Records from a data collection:
►

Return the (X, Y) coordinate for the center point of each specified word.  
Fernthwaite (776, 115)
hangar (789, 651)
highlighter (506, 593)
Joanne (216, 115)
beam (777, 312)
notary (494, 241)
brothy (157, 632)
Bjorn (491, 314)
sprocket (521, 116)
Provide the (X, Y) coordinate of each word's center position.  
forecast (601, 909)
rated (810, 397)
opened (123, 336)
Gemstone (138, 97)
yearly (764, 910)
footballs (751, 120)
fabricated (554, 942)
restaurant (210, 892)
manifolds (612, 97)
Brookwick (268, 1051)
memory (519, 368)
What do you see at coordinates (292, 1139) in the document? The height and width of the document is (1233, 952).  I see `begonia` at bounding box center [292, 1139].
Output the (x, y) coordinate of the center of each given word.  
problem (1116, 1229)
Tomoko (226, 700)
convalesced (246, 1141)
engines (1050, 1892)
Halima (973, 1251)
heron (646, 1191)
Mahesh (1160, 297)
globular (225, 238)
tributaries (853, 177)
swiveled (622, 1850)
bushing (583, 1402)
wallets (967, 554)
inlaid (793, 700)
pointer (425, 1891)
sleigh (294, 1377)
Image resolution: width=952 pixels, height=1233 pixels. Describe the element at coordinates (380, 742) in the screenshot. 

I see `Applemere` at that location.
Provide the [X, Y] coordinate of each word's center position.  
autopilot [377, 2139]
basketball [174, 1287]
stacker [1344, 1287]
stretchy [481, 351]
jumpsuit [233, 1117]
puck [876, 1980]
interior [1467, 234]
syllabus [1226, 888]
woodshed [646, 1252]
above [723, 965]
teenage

◄

Write out the records above word for word, from their first line through the line containing "Mahesh (1160, 297)", with both of those lines included.

Answer in full:
Return the (X, Y) coordinate for the center point of each specified word.  
Fernthwaite (776, 115)
hangar (789, 651)
highlighter (506, 593)
Joanne (216, 115)
beam (777, 312)
notary (494, 241)
brothy (157, 632)
Bjorn (491, 314)
sprocket (521, 116)
Provide the (X, Y) coordinate of each word's center position.  
forecast (601, 909)
rated (810, 397)
opened (123, 336)
Gemstone (138, 97)
yearly (764, 910)
footballs (751, 120)
fabricated (554, 942)
restaurant (210, 892)
manifolds (612, 97)
Brookwick (268, 1051)
memory (519, 368)
What do you see at coordinates (292, 1139) in the document? The height and width of the document is (1233, 952).  I see `begonia` at bounding box center [292, 1139].
Output the (x, y) coordinate of the center of each given word.  
problem (1116, 1229)
Tomoko (226, 700)
convalesced (246, 1141)
engines (1050, 1892)
Halima (973, 1251)
heron (646, 1191)
Mahesh (1160, 297)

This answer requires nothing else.